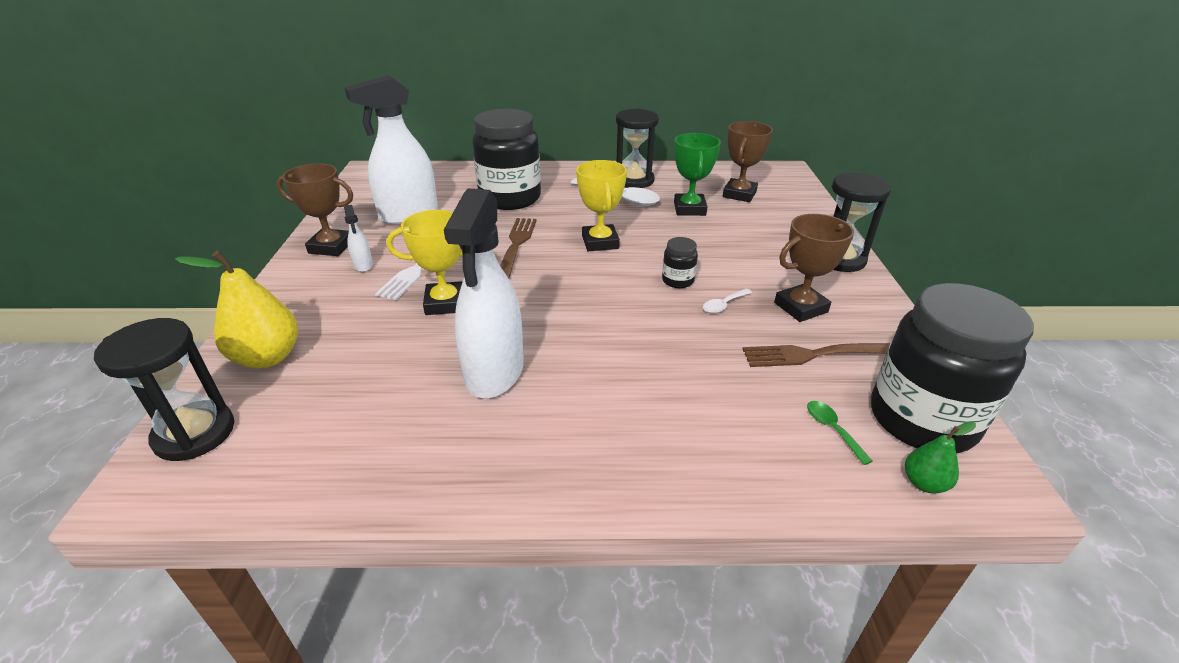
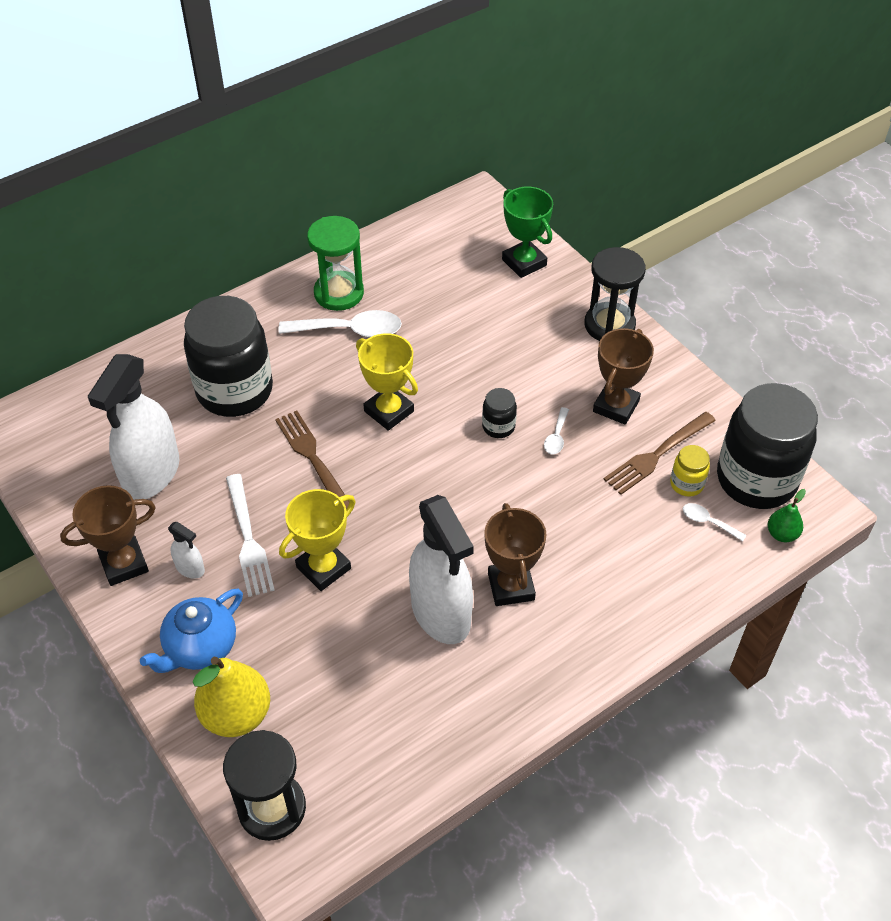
camera: 35 degrees left, 15 degrees up
black hourglass [616,109,659,188] -> green hourglass [307,216,364,311]
green trophy [674,133,721,216] -> green trophy moved to [502,187,553,278]
brown trophy [723,121,773,202] -> brown trophy moved to [484,503,547,606]
green spoon [807,401,873,465] -> white spoon [683,503,746,542]
none -> blue teapot [140,589,243,673]
none -> yellow jar [670,445,710,497]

☆ ☆ ☆ ☆

**TASK REQUIREMENTS:** If a line in the material above contains the word "none", copy it.

**RESPONSE:**
none -> blue teapot [140,589,243,673]
none -> yellow jar [670,445,710,497]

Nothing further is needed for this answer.